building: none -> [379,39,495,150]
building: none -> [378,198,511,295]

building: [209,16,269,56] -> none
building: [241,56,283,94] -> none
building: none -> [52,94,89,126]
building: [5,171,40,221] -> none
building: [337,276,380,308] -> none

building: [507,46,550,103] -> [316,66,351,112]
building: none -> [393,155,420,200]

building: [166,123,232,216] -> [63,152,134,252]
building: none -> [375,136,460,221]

...

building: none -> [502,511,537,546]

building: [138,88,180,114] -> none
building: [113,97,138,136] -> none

...

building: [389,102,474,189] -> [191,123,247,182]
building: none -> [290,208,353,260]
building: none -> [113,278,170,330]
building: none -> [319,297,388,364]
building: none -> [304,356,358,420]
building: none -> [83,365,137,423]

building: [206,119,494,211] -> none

_About this task:_ Once you reach the line with "building: none -> [379,39,495,150]" in the data above, copy it and every line after it exactly, up to and including the line with "building: none -> [375,136,460,221]".

_Exercise solution:_
building: none -> [379,39,495,150]
building: none -> [378,198,511,295]

building: [209,16,269,56] -> none
building: [241,56,283,94] -> none
building: none -> [52,94,89,126]
building: [5,171,40,221] -> none
building: [337,276,380,308] -> none

building: [507,46,550,103] -> [316,66,351,112]
building: none -> [393,155,420,200]

building: [166,123,232,216] -> [63,152,134,252]
building: none -> [375,136,460,221]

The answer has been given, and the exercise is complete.